__Set exercise__:
Rewrite every row below, putting "to" wherever "->" appears and keeping everything else the same. Leave the pictures out of your answer.

-------- Records for processing --------

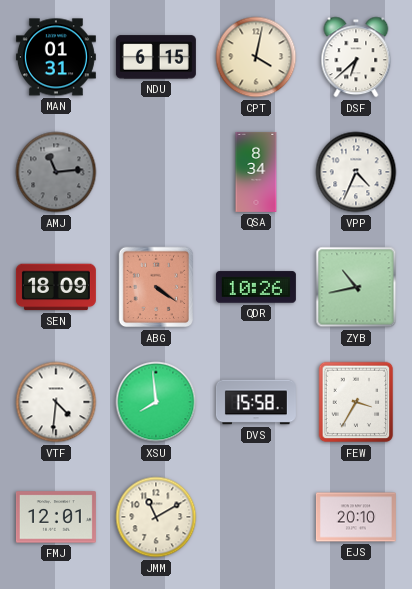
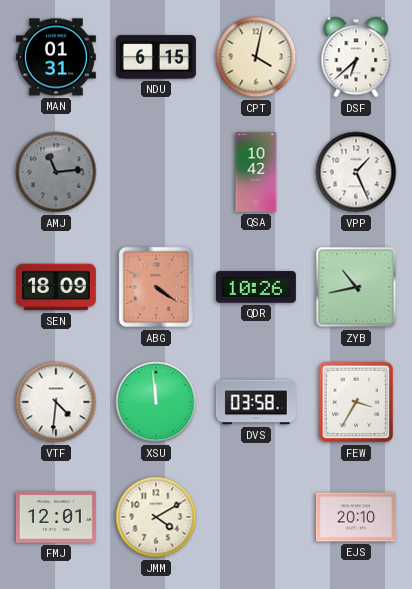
QSA: 8:34 -> 10:42
VPP: 4:34 -> 1:26
XSU: 7:59 -> 11:59
DVS: 15:58 -> 03:58
JMM: 11:10 -> 4:10
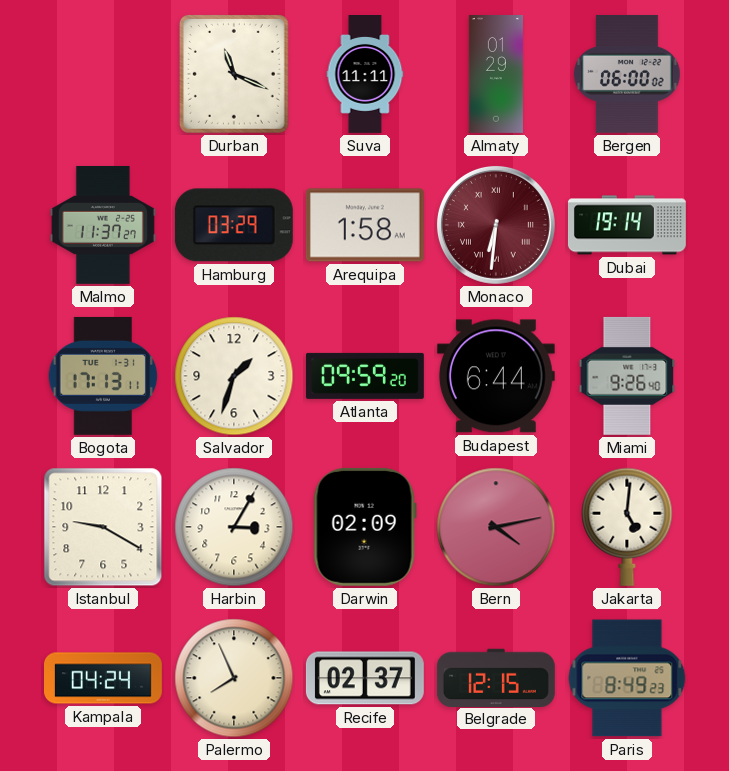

--------

__Response to this exercise__:
QSA: 8:34 to 10:42
VPP: 4:34 to 1:26
XSU: 7:59 to 11:59
DVS: 15:58 to 03:58
JMM: 11:10 to 4:10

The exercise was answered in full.